# Data to process
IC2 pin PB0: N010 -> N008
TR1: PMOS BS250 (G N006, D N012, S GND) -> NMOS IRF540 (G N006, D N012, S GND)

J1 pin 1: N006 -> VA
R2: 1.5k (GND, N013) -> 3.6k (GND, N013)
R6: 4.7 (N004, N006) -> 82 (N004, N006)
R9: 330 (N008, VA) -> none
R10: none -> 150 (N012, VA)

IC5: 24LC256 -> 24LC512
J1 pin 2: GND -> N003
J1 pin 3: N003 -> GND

...

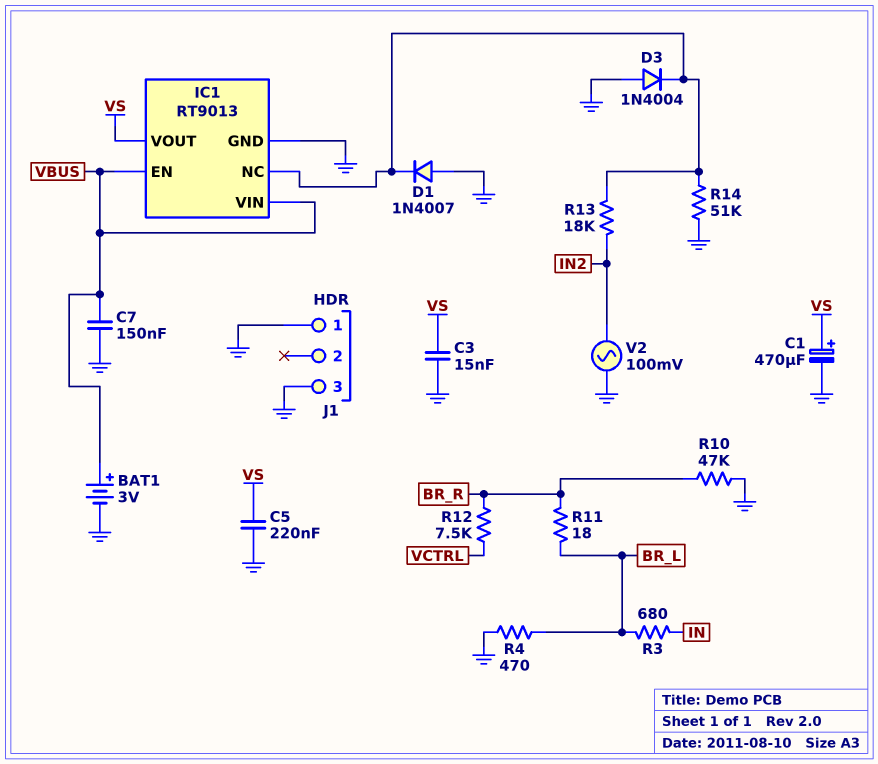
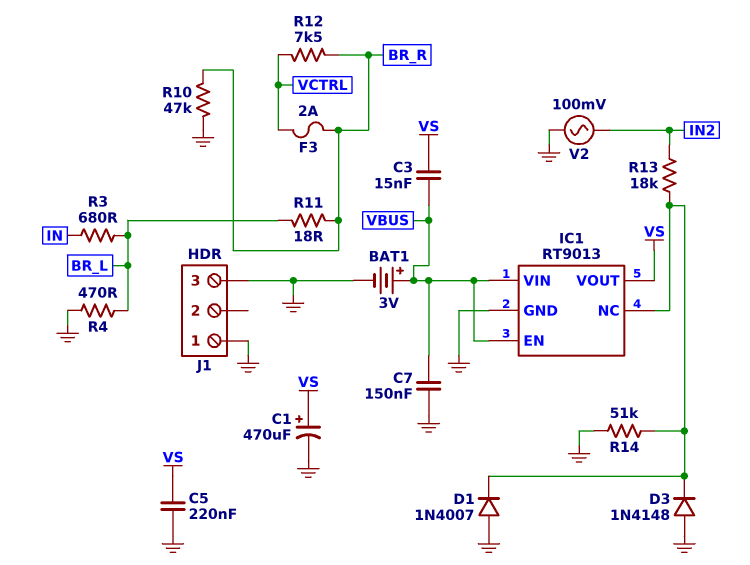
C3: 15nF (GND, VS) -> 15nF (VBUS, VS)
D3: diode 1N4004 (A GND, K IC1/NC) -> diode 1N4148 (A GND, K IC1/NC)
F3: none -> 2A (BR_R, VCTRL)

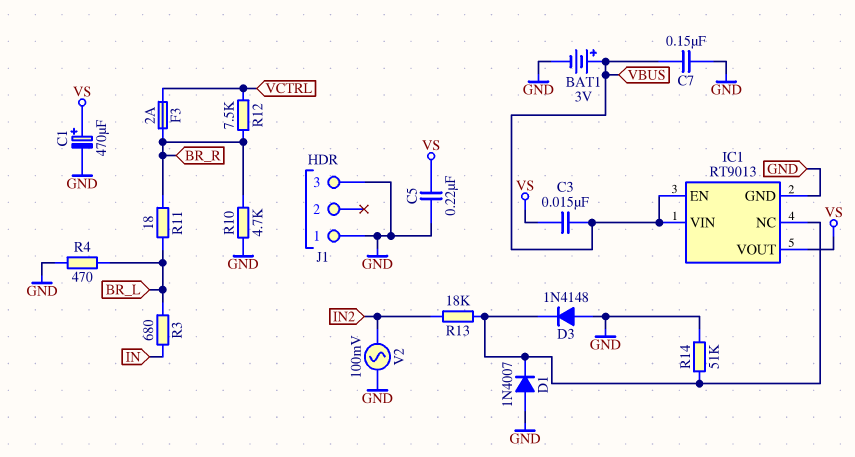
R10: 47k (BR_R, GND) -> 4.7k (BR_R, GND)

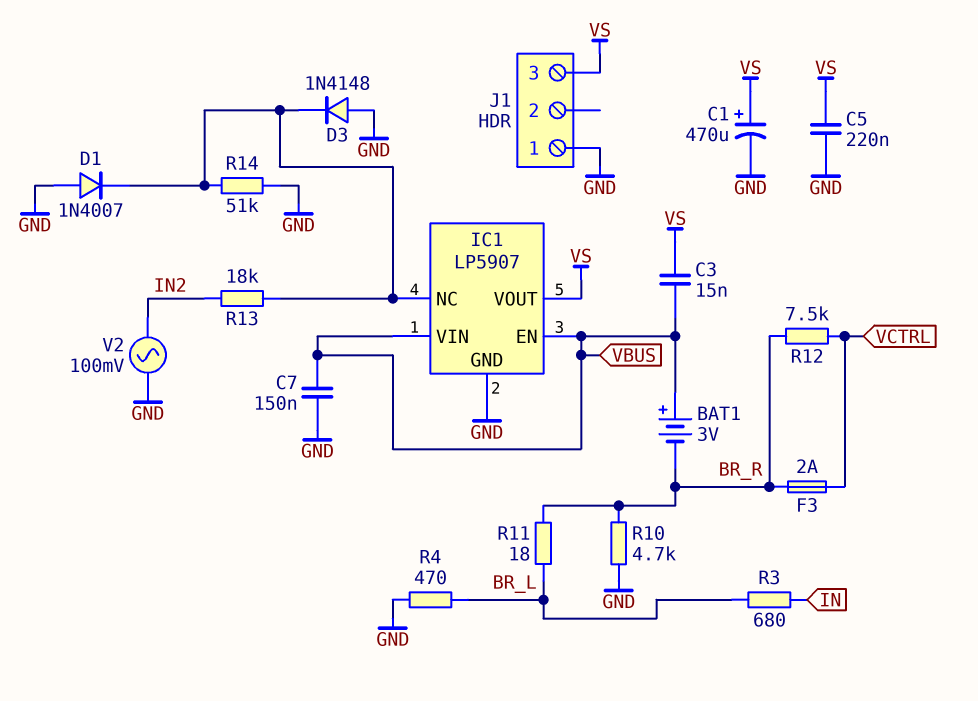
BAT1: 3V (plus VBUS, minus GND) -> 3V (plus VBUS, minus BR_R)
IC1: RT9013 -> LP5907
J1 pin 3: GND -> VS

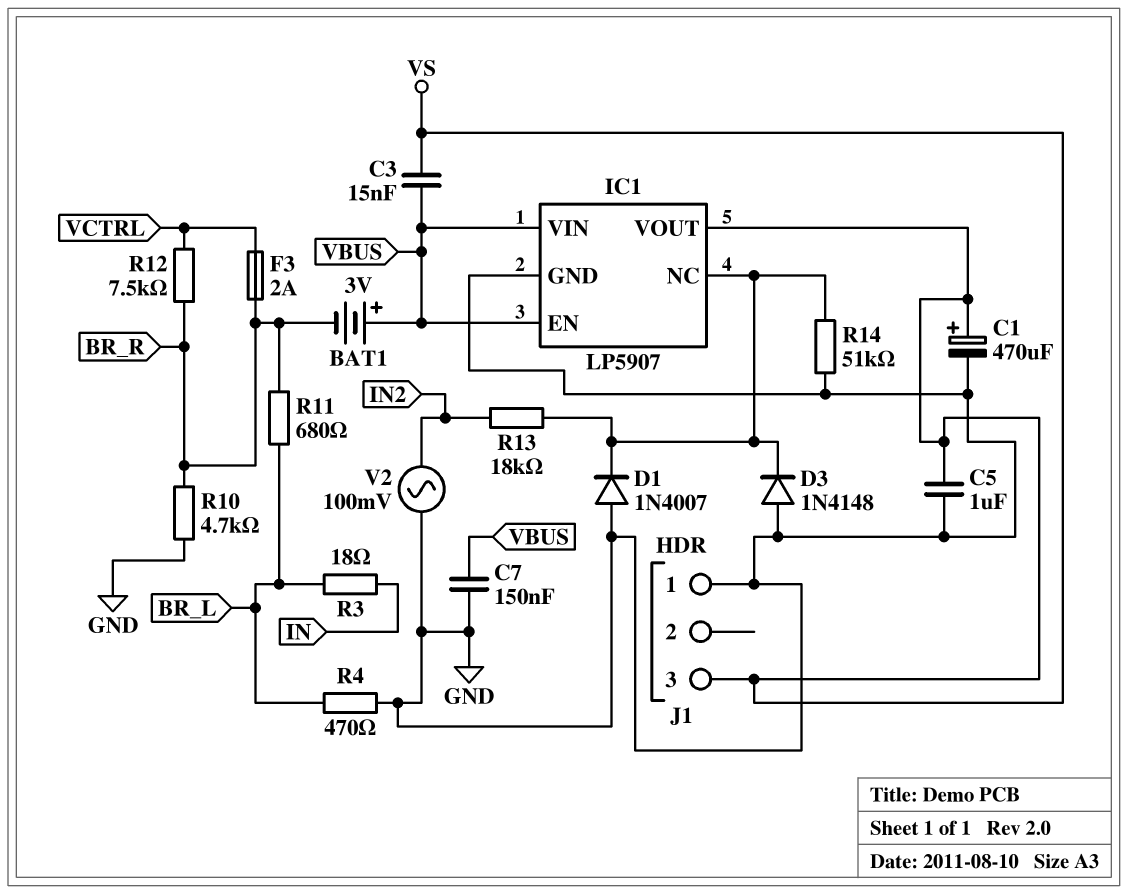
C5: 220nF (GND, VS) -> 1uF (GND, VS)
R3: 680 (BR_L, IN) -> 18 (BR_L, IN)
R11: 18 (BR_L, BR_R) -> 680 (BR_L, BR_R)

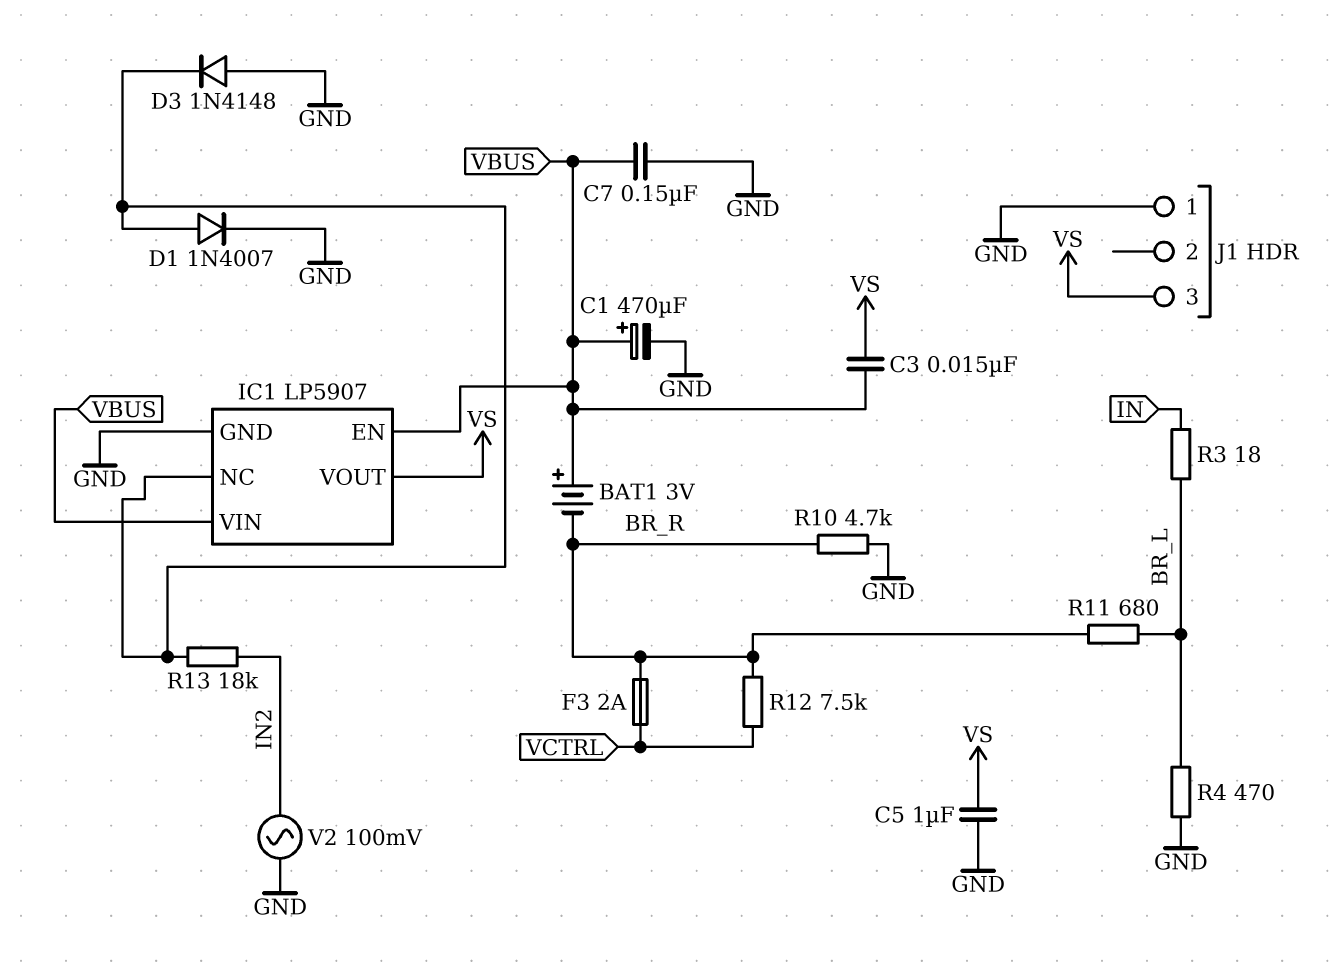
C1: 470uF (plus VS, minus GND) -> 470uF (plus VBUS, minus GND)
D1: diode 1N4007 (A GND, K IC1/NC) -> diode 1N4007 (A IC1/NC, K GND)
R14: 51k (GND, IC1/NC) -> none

# What needs to be done
Within the material above, transcribe exactly the lines that run from the line holding "R2: 1.5k (GND, N013) -> 3.6k (GND, N013)" through the line holding "J1 pin 3: N003 -> GND".

# Response below
R2: 1.5k (GND, N013) -> 3.6k (GND, N013)
R6: 4.7 (N004, N006) -> 82 (N004, N006)
R9: 330 (N008, VA) -> none
R10: none -> 150 (N012, VA)

IC5: 24LC256 -> 24LC512
J1 pin 2: GND -> N003
J1 pin 3: N003 -> GND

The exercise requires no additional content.